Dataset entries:
#####
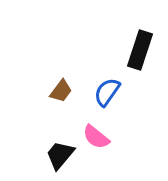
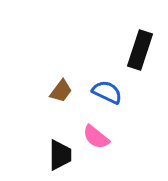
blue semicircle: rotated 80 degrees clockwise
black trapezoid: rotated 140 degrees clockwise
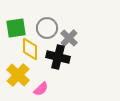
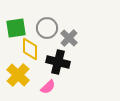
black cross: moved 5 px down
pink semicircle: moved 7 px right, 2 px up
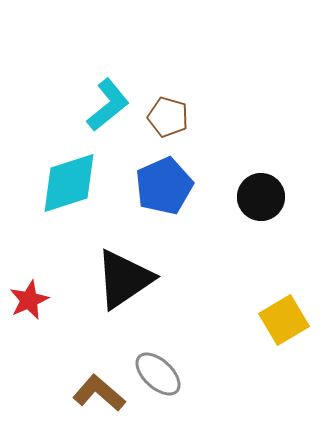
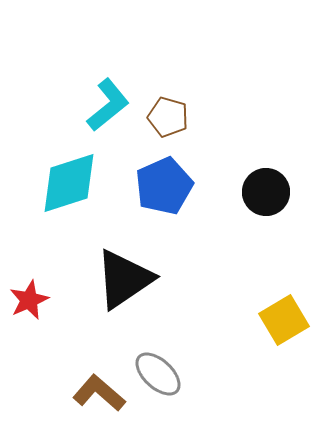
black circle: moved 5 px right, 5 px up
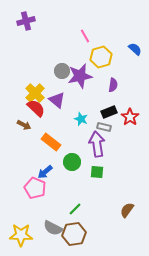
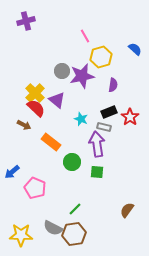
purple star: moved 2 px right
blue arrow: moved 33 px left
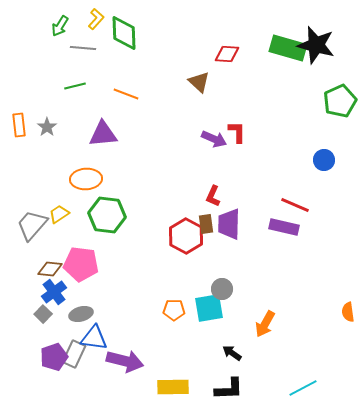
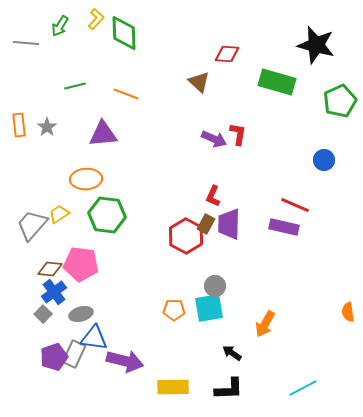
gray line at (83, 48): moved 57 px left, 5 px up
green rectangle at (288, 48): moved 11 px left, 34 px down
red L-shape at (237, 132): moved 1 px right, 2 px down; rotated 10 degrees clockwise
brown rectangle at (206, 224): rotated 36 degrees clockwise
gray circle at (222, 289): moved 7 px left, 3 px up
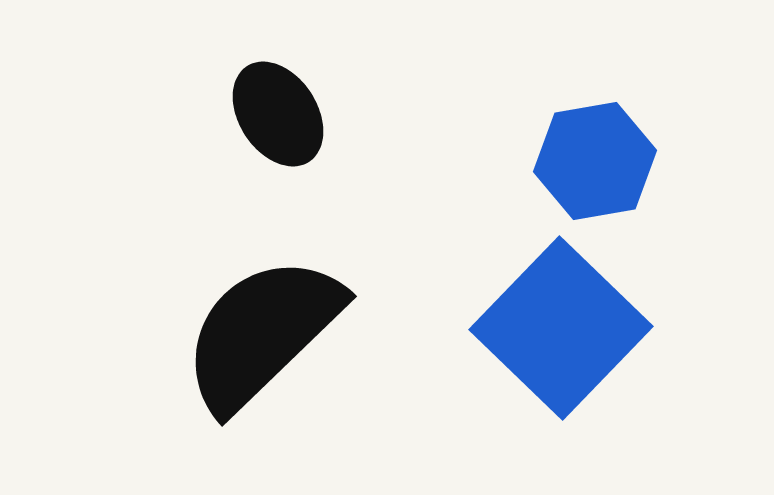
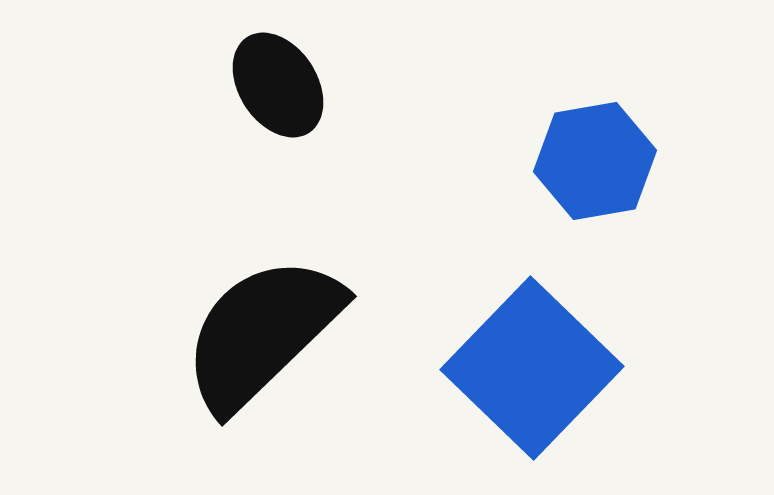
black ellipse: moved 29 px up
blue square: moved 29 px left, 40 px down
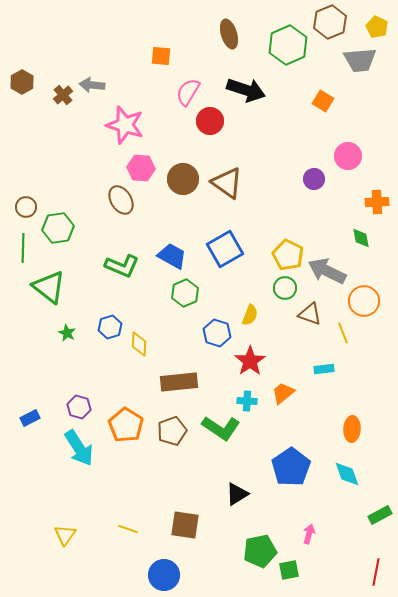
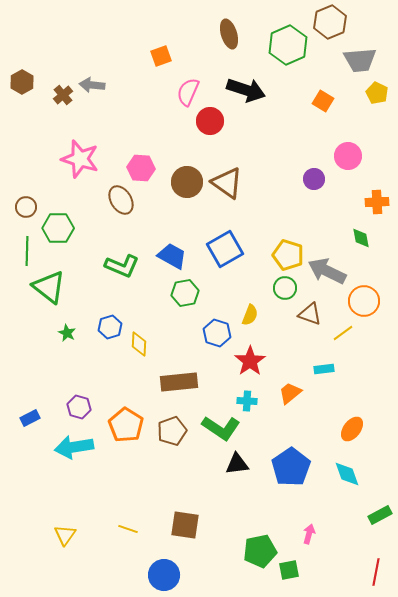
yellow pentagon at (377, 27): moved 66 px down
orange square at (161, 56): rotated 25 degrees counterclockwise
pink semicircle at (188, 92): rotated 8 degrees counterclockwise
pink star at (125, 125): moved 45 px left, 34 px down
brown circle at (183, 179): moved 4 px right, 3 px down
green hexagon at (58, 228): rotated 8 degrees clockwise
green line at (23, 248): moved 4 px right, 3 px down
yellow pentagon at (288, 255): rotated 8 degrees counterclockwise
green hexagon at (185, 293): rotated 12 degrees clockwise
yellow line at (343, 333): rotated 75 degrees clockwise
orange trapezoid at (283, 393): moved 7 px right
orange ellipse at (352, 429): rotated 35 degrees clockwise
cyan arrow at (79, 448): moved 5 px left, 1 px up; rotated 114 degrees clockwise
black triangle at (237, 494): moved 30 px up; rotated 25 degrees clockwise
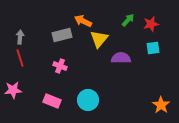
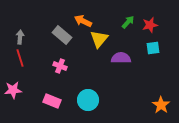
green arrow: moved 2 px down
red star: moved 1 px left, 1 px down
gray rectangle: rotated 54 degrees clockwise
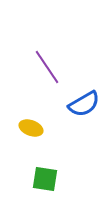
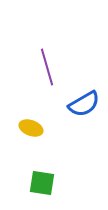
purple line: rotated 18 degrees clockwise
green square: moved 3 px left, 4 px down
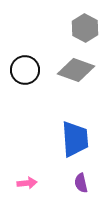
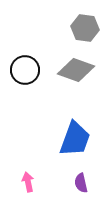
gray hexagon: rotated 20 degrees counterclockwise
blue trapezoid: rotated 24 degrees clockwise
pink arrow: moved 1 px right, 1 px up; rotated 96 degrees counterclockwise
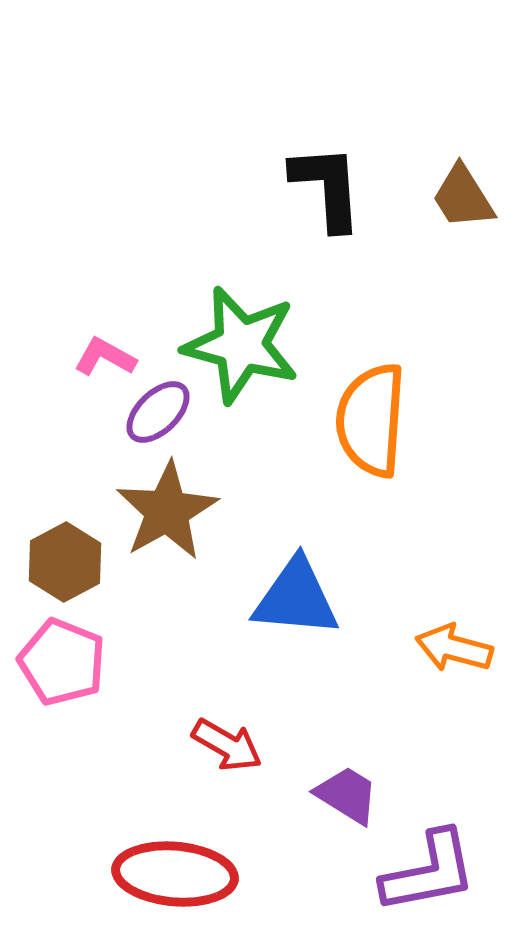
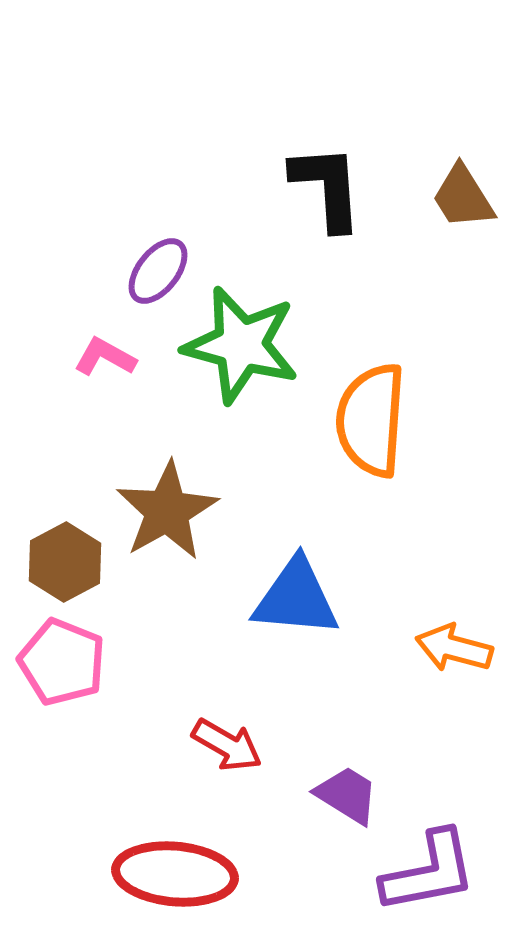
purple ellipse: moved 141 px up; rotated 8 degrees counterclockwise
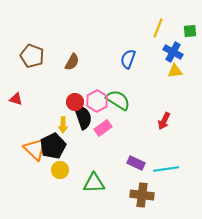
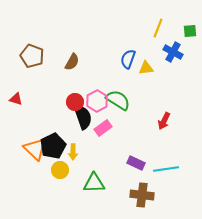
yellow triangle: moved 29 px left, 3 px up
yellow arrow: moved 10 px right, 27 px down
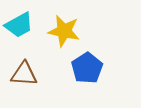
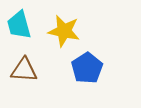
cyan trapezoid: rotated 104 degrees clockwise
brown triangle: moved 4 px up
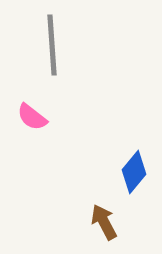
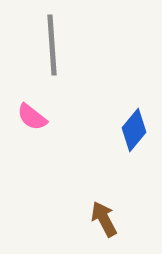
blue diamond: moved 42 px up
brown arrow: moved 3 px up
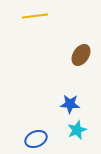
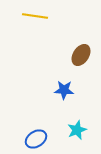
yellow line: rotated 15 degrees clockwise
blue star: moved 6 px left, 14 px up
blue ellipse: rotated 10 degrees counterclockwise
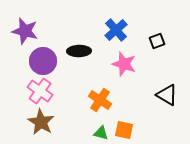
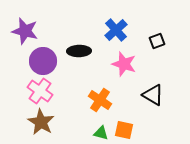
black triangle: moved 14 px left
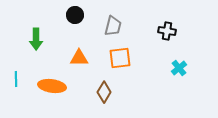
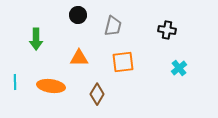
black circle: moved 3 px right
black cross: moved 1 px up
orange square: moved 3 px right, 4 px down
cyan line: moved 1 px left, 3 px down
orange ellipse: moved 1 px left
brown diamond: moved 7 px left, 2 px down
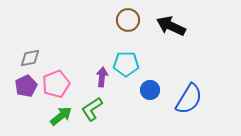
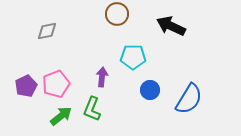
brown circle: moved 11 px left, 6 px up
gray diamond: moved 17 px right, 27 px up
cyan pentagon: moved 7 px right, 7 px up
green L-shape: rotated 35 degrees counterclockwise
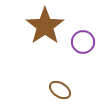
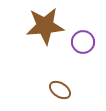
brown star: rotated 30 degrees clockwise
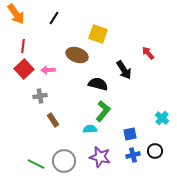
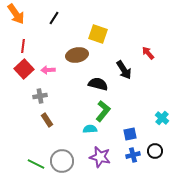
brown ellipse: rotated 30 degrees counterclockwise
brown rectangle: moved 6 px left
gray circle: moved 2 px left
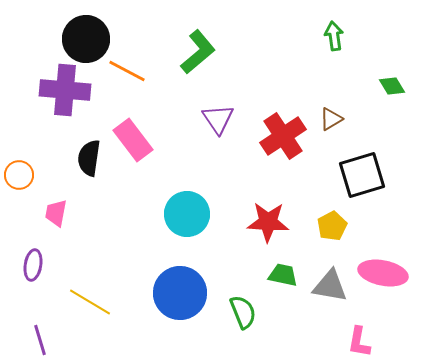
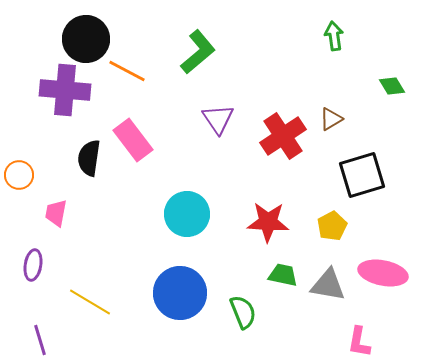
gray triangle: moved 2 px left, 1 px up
#####
Problem:
Restate word for word every line from the one with "brown arrow: moved 3 px up" up to and including the one with "cyan line: moved 1 px left, 3 px down" in the records above, minus the pictures.

Answer to the exercise:
brown arrow: moved 3 px up
yellow line: rotated 15 degrees clockwise
blue star: moved 6 px left, 14 px up
blue ellipse: rotated 10 degrees counterclockwise
black triangle: moved 14 px left
black circle: moved 3 px right
black cross: moved 1 px up
orange square: moved 3 px right, 4 px down
cyan line: moved 1 px left, 3 px down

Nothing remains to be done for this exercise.